▸ Tâche à réaliser
Relevez toutes les lignes ci-dessous qui contiennent le mot « points », en respectant la casse.

▸ Données enregistrées
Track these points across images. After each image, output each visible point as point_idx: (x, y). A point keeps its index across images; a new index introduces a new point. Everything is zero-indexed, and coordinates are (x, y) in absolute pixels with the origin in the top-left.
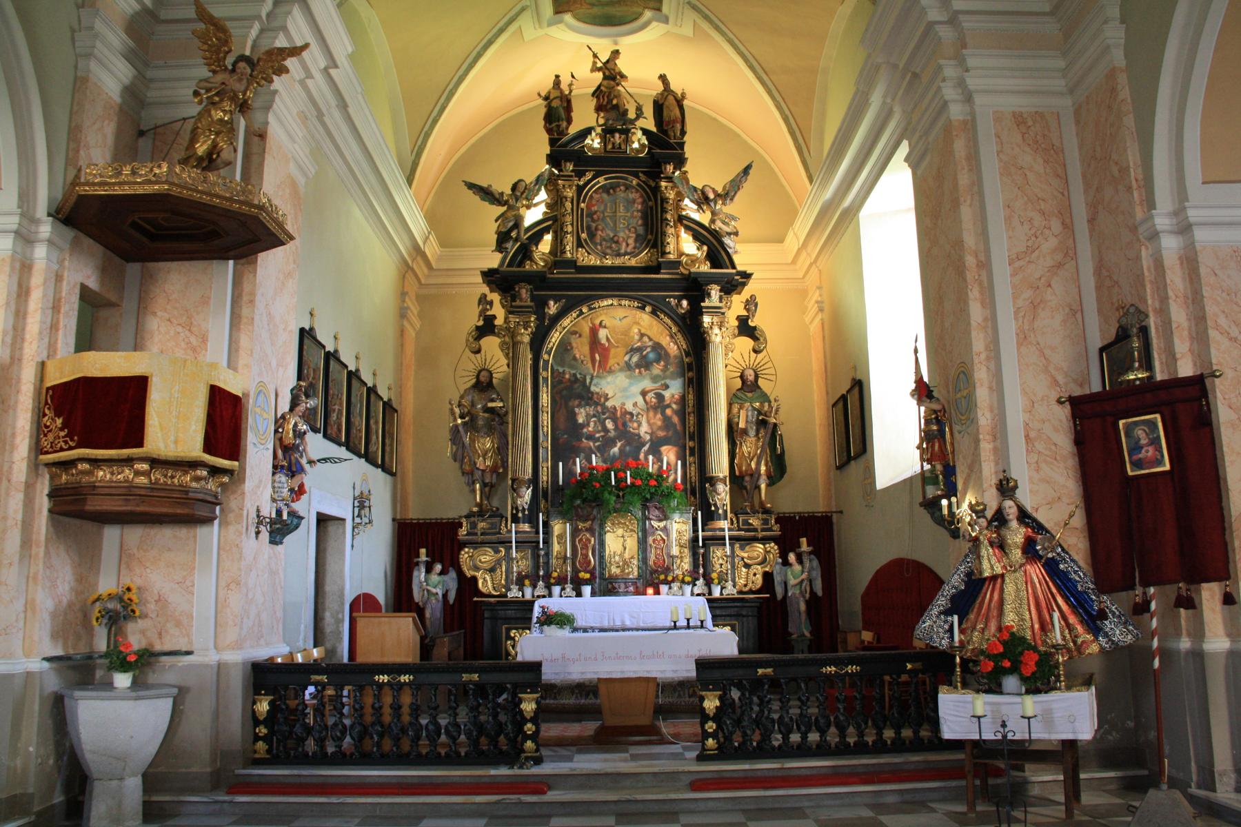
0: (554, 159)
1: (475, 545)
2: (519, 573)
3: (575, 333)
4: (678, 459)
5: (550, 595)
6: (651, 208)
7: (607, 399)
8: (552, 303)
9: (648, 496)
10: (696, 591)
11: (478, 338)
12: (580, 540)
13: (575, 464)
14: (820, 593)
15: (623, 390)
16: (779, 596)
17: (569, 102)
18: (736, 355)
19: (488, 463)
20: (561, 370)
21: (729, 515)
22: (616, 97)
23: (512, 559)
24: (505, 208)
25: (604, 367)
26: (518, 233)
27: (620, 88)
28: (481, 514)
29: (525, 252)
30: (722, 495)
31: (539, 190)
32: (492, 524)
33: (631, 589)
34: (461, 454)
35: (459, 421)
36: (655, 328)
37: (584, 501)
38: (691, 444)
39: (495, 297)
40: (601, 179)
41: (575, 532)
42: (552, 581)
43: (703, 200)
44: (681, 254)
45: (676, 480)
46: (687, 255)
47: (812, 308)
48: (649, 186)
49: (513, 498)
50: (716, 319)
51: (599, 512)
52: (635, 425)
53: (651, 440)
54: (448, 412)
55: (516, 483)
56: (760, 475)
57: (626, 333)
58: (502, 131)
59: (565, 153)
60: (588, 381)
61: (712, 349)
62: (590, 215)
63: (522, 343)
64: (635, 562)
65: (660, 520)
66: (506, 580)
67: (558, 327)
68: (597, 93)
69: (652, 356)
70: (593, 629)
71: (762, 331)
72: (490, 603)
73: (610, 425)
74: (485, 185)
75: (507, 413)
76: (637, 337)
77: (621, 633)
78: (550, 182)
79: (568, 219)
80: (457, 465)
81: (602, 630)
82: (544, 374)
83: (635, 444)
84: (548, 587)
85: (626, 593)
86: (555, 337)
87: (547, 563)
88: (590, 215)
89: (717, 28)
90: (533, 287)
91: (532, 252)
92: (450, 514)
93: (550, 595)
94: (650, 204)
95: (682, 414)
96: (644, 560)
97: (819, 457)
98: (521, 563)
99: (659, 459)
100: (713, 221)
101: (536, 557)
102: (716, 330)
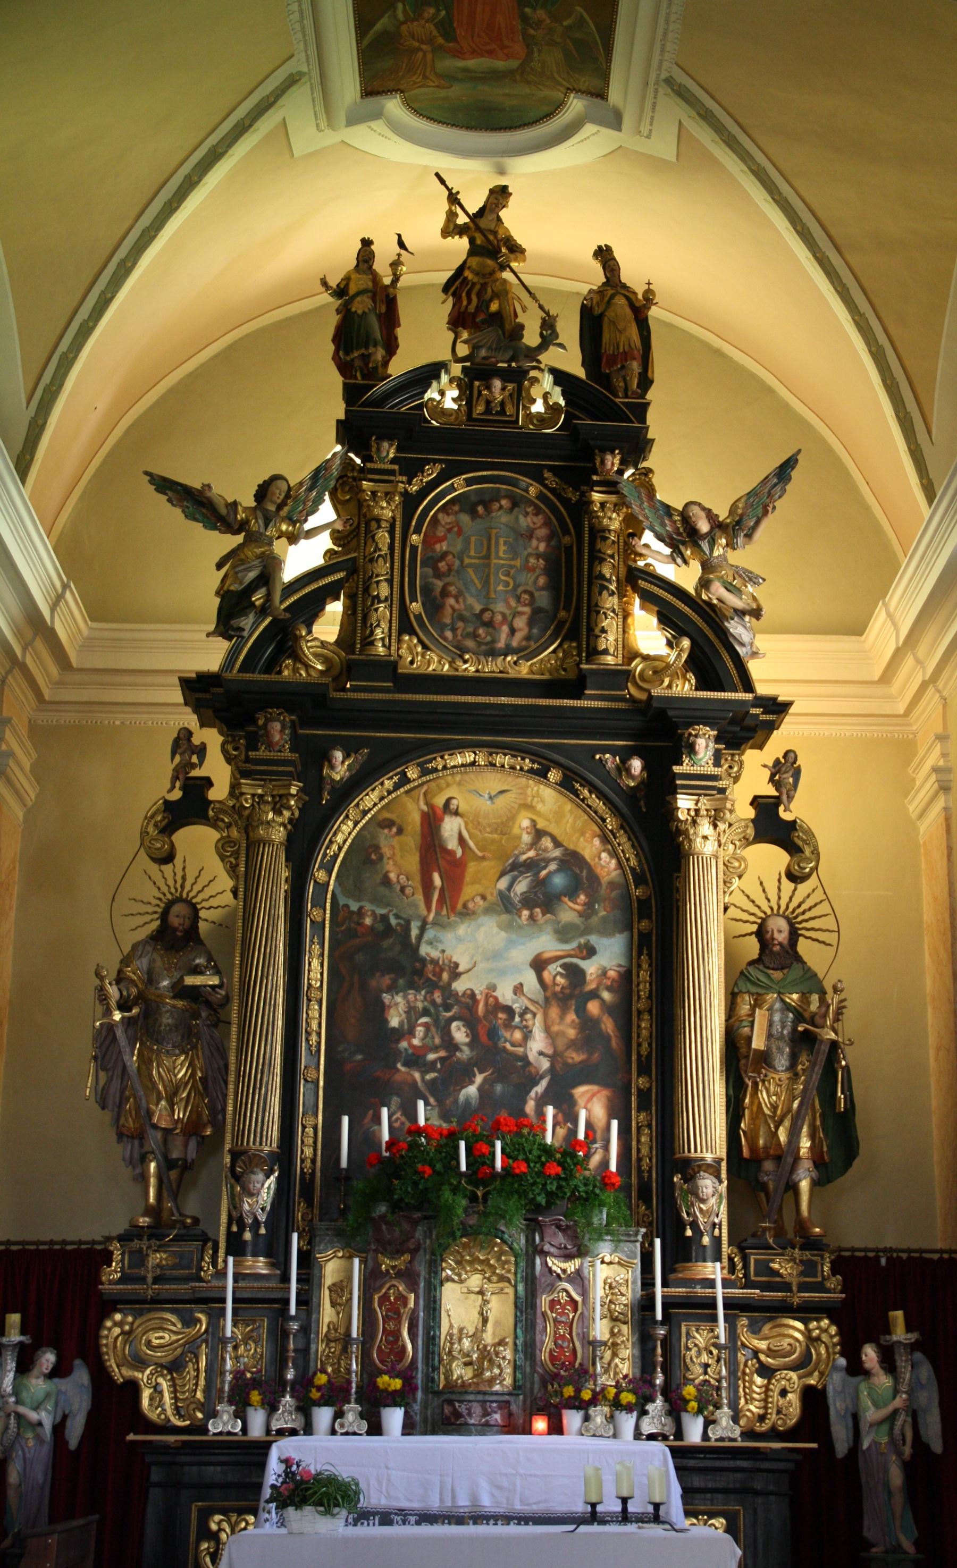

▸ Solution de la tâche
Track these points across images. After each image, output each visible point as point_idx: (x, y). A point keeps its index across images; a new index introduces a new point. Everything is zero-indexed, and coordinates are (x, y) in absolute pixels with the origin in the top-left.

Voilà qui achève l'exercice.